Of all the lines below, output only those starting at the one with "The frying pan/blue" and ending at the one with "The cup/blue at <419,117> appeared.", both ends included, exactly as written.

[Dataset excerpts]

--- START ---

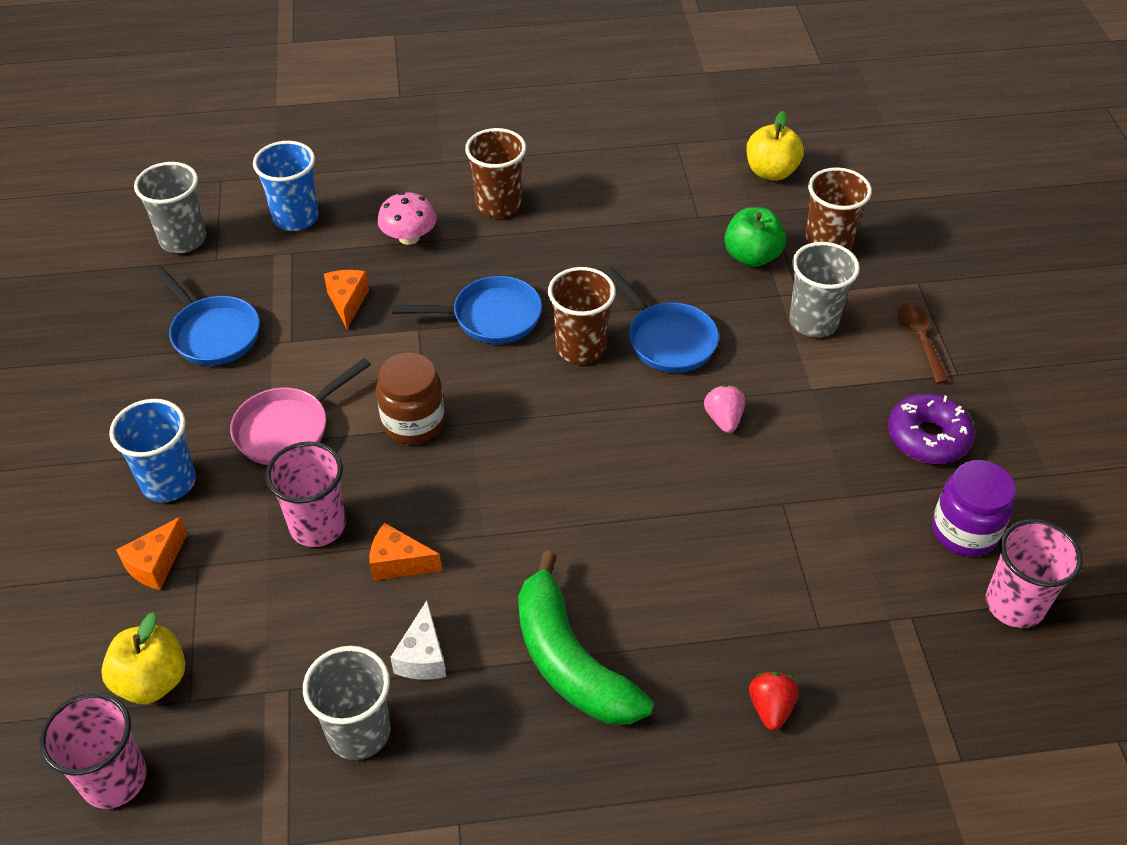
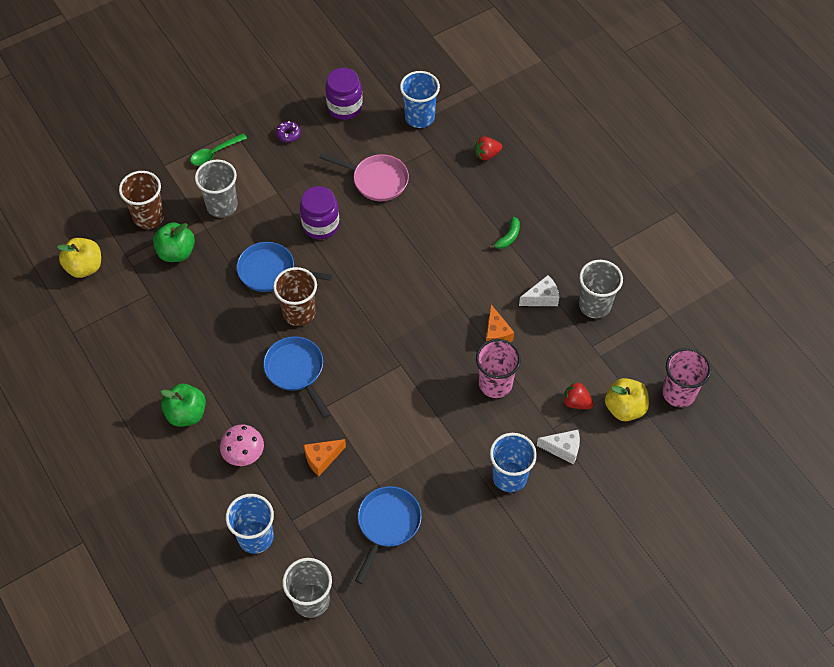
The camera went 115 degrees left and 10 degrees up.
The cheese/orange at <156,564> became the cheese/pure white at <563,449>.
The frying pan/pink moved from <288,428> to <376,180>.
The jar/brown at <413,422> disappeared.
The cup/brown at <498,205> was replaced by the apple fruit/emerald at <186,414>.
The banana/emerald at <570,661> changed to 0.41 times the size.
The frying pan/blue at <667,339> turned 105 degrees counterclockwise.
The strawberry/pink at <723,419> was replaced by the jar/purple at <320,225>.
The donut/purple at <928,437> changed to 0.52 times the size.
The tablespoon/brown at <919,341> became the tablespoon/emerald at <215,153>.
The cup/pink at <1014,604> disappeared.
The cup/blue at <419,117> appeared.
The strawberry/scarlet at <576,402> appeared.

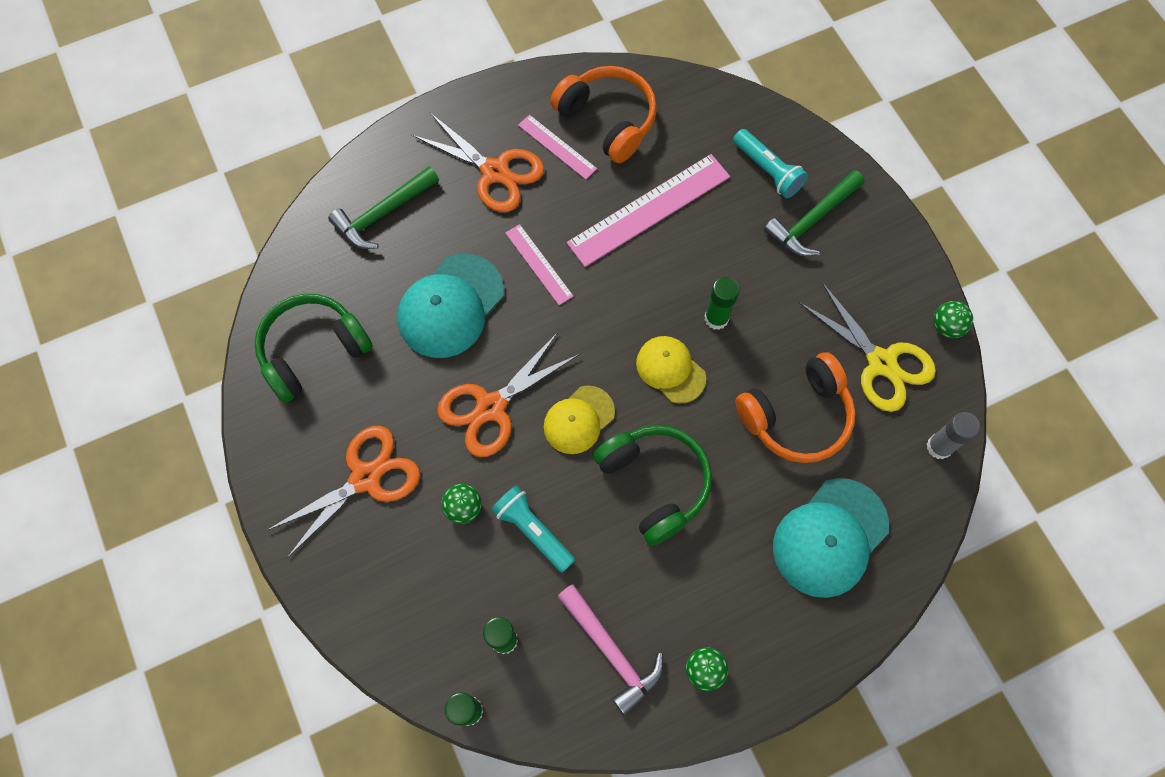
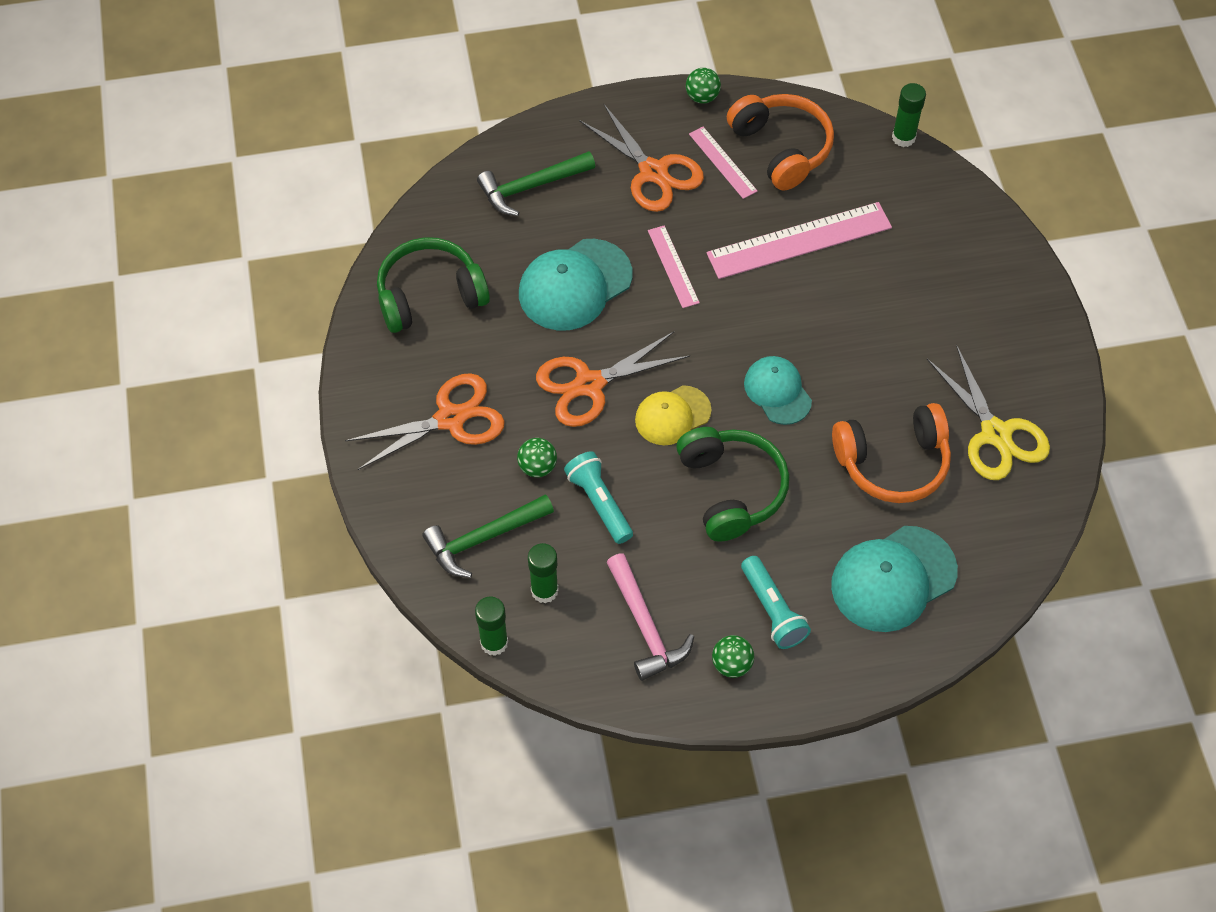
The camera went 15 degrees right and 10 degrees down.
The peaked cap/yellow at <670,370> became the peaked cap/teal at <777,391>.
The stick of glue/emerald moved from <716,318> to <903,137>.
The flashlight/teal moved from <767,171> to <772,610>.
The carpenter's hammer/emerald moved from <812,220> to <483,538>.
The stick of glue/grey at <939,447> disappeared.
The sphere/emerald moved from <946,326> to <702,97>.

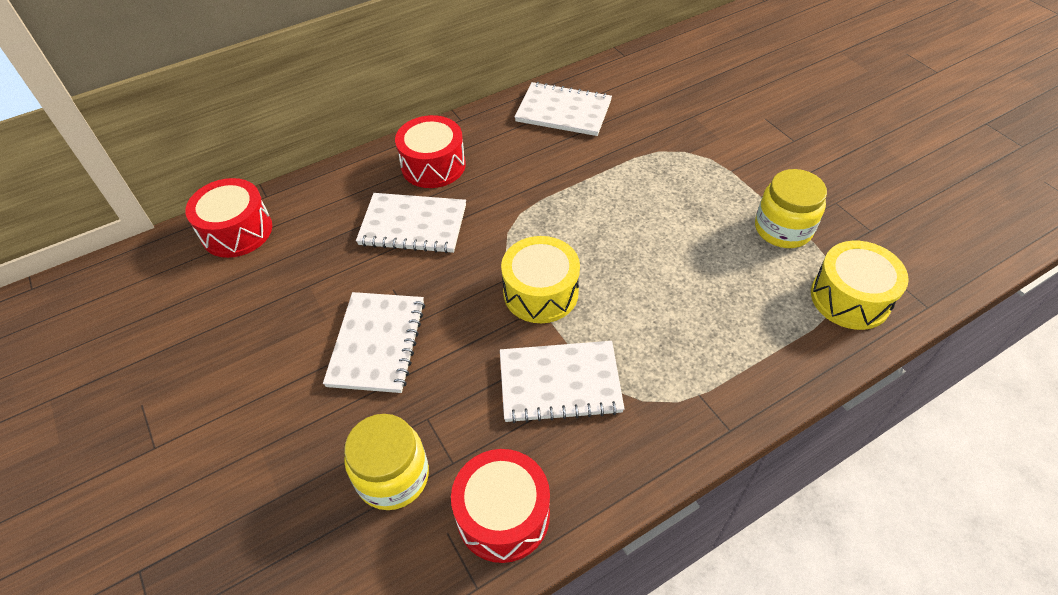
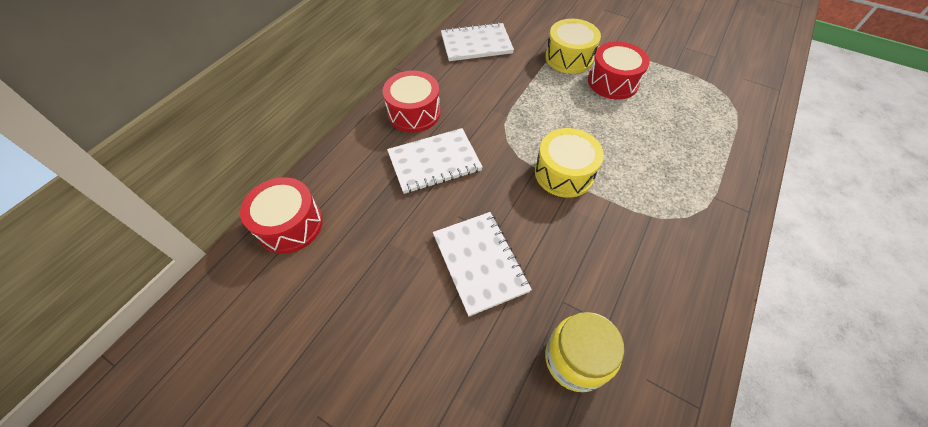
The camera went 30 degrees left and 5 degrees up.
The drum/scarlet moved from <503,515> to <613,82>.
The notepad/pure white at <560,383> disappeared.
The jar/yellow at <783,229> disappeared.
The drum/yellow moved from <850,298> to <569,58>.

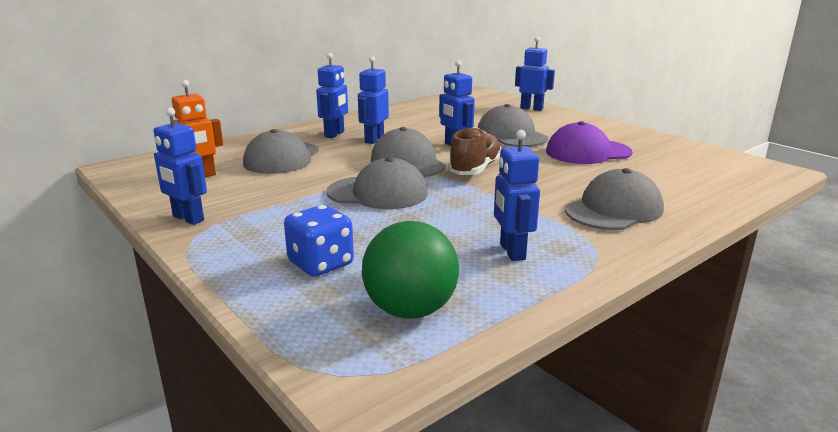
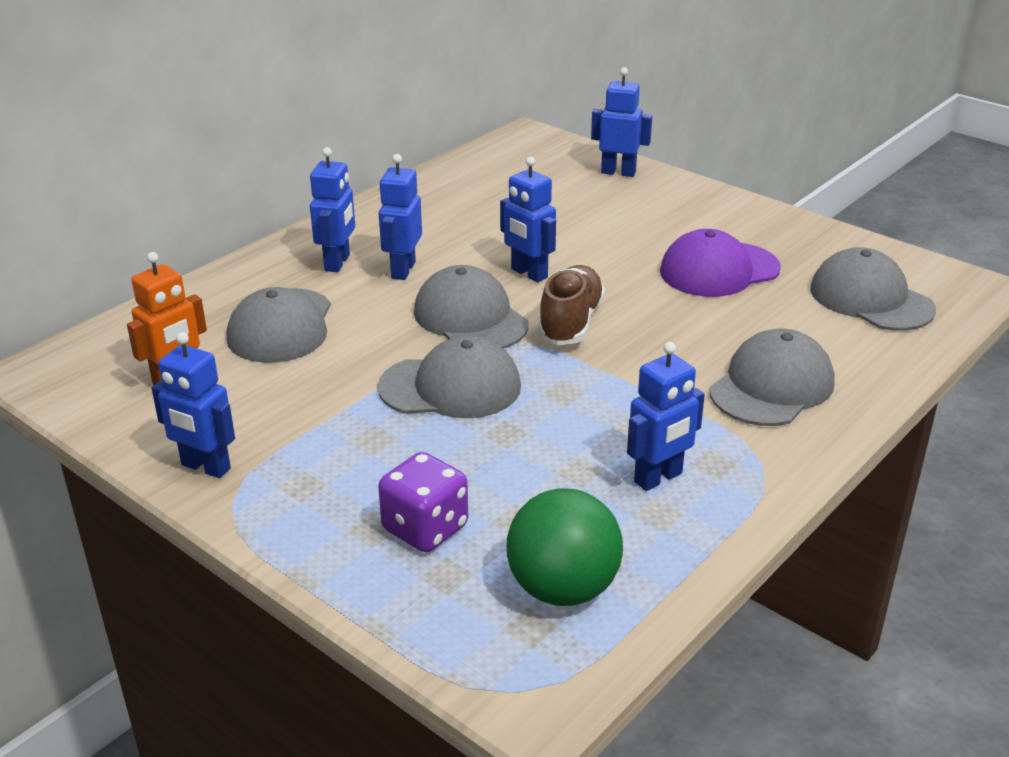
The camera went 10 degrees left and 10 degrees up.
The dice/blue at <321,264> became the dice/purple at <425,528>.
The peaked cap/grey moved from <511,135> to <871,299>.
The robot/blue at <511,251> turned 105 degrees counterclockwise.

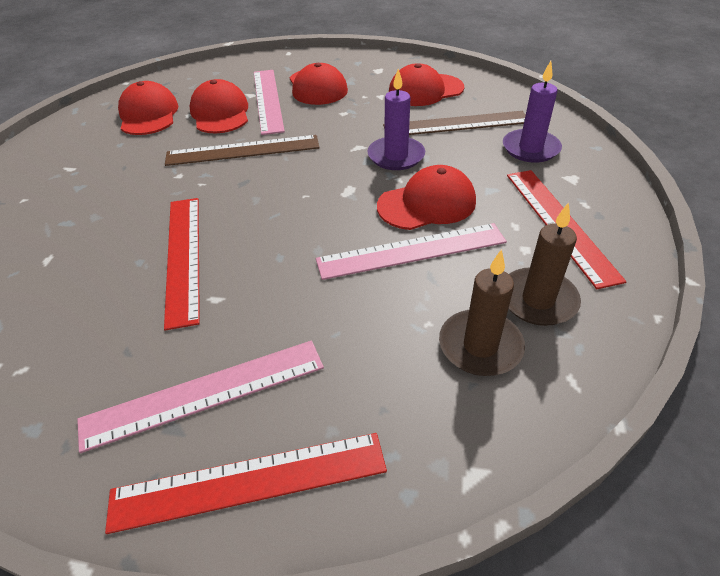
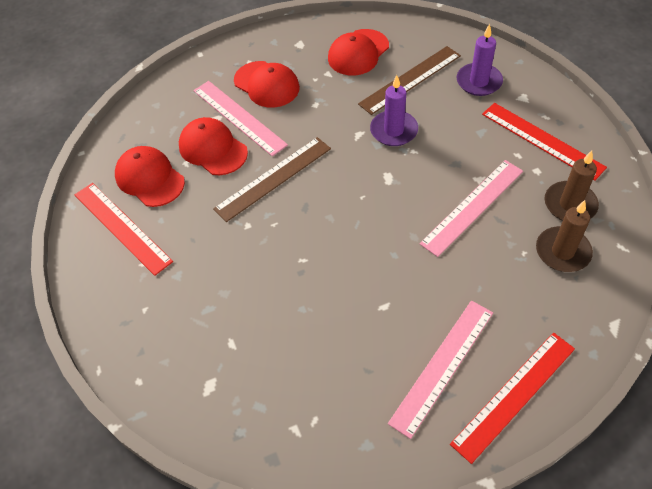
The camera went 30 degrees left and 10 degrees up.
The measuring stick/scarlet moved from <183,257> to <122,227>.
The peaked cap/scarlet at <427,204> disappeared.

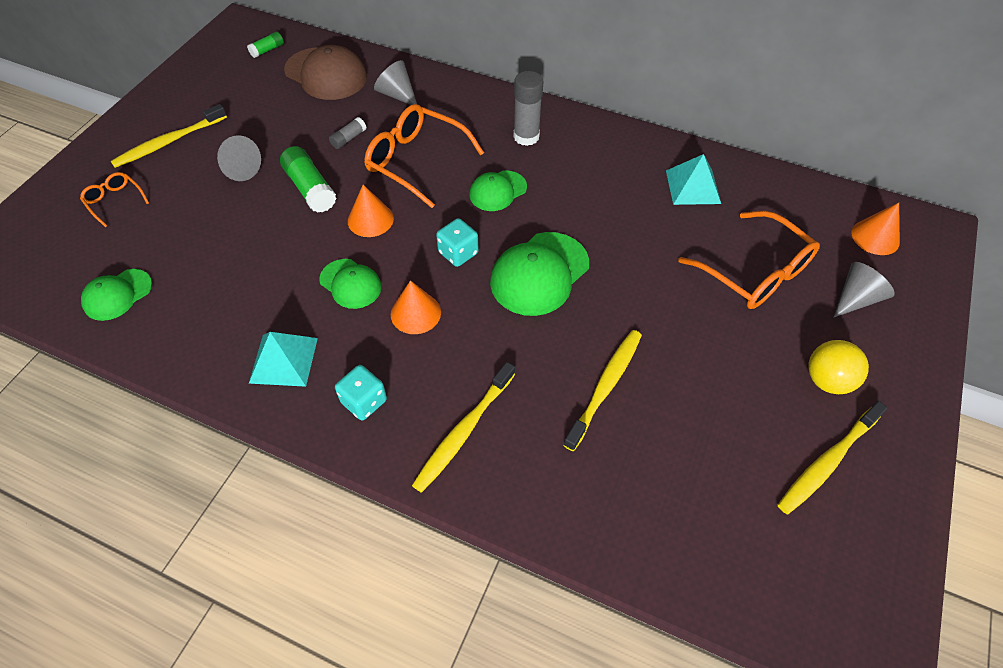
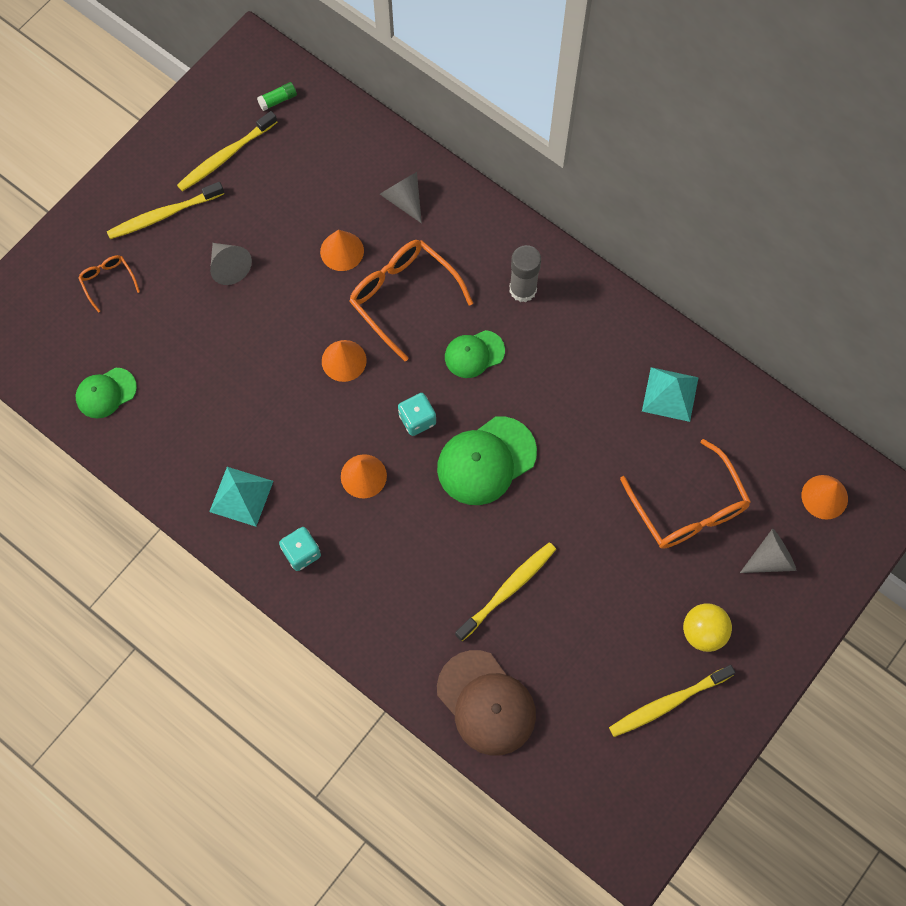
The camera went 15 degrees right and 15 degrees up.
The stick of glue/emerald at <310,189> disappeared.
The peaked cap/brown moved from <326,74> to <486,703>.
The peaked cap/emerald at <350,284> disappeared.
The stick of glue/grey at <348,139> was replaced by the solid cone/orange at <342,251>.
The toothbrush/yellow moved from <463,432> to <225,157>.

--- END ---

> _Exercise output_:
The frying pan/blue at <667,339> turned 105 degrees counterclockwise.
The strawberry/pink at <723,419> was replaced by the jar/purple at <320,225>.
The donut/purple at <928,437> changed to 0.52 times the size.
The tablespoon/brown at <919,341> became the tablespoon/emerald at <215,153>.
The cup/pink at <1014,604> disappeared.
The cup/blue at <419,117> appeared.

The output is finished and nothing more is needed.